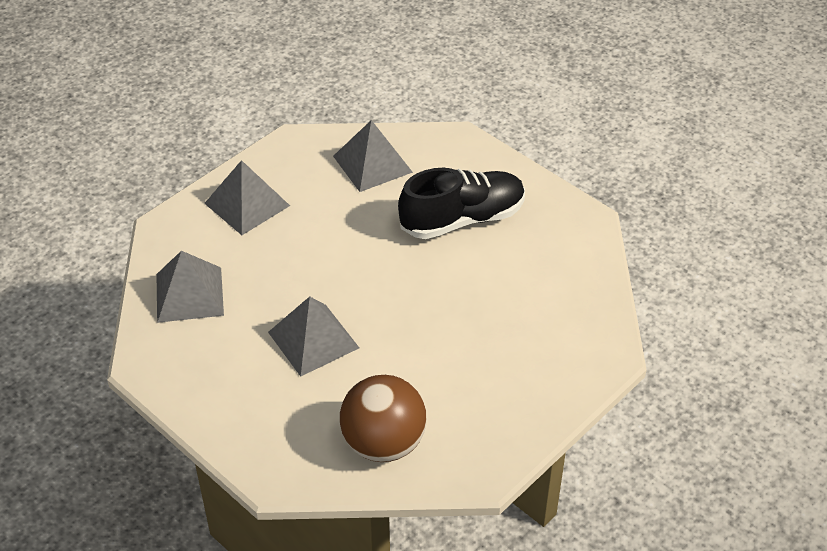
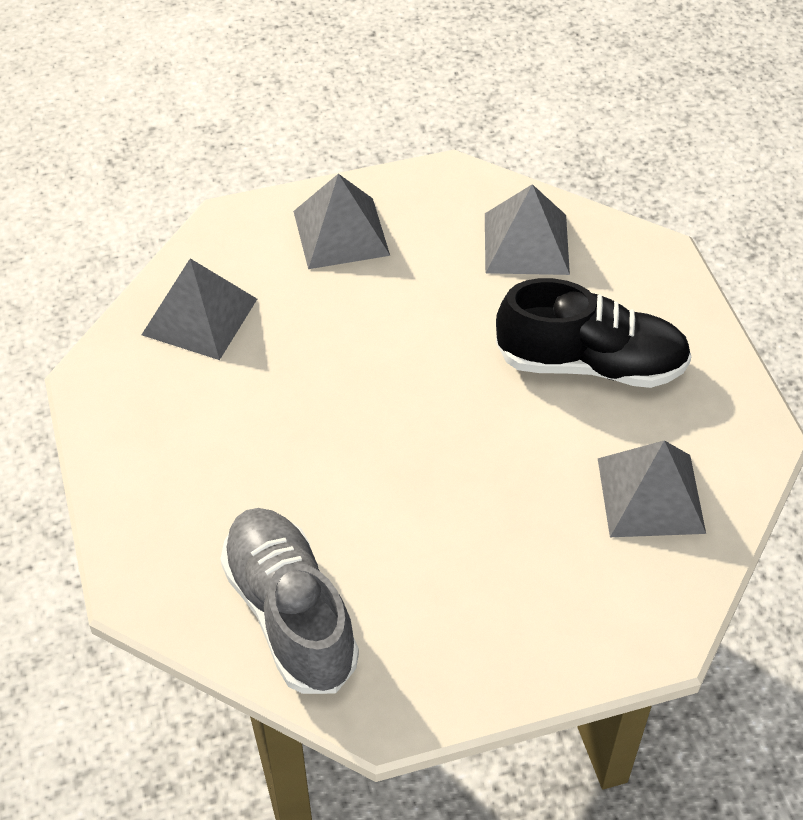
camera: 30 degrees right, 5 degrees up
(313, 339) = (299, 438): grey pyramid -> grey pyramid (651, 495)
(383, 443) = (290, 613): brown ball -> grey shoe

→ **TASK BRIEF**: If the data includes images, skip them and copy every line exactly.

→ **RESULT**:
camera: 30 degrees right, 5 degrees up
(313, 339) = (299, 438): grey pyramid -> grey pyramid (651, 495)
(383, 443) = (290, 613): brown ball -> grey shoe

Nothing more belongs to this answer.